YOUR OBJECTIVE:
The complete listing goes into the output exactly, without its pictures.

SUPPLIED DATA:

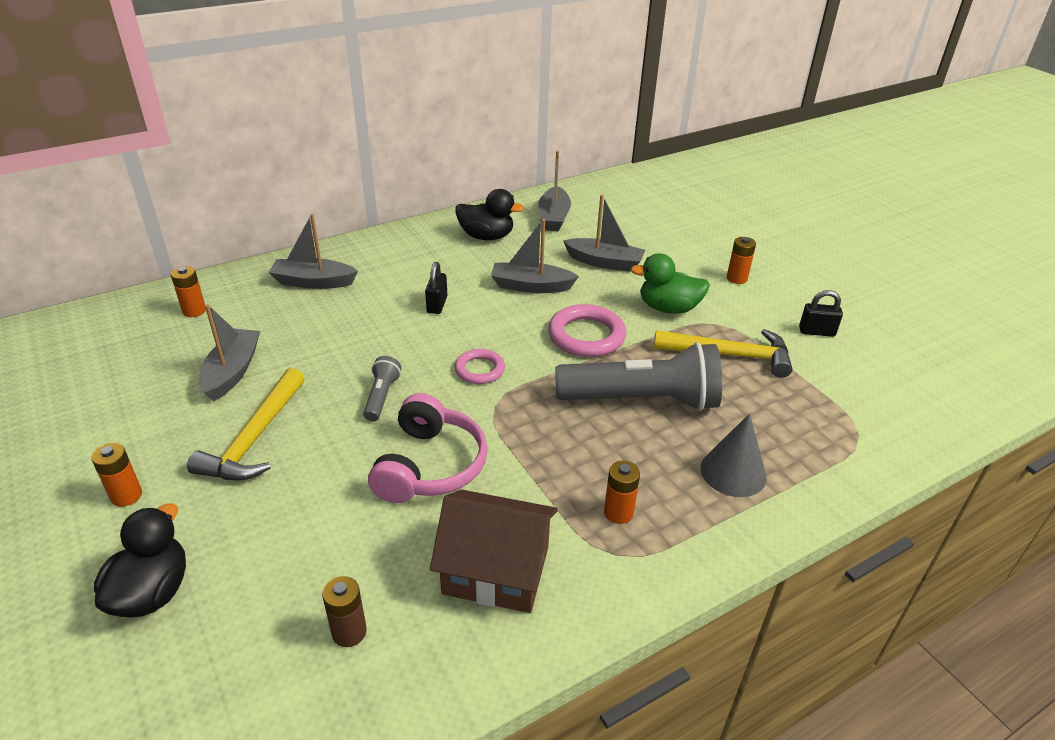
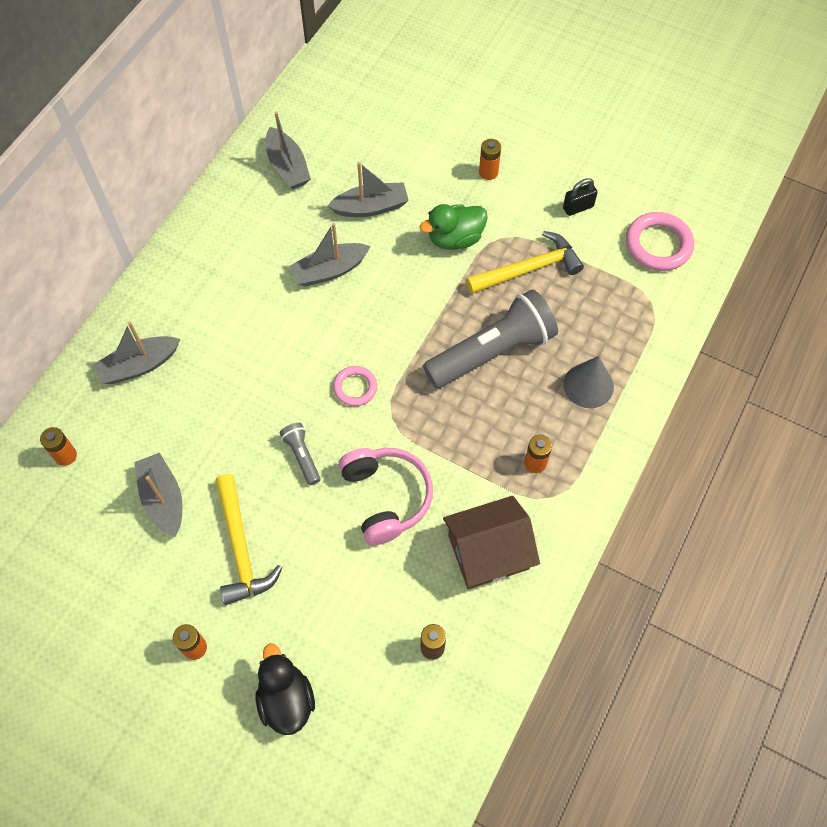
camera: 30 degrees left, 25 degrees up
(437, 305) = (268, 335): black padlock -> none
(486, 236) = (246, 225): black duck -> none
(586, 336) = (411, 305): pink ring -> pink ring (658, 245)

EXPECTED ANSWER:
camera: 30 degrees left, 25 degrees up
(437, 305) = (268, 335): black padlock -> none
(486, 236) = (246, 225): black duck -> none
(586, 336) = (411, 305): pink ring -> pink ring (658, 245)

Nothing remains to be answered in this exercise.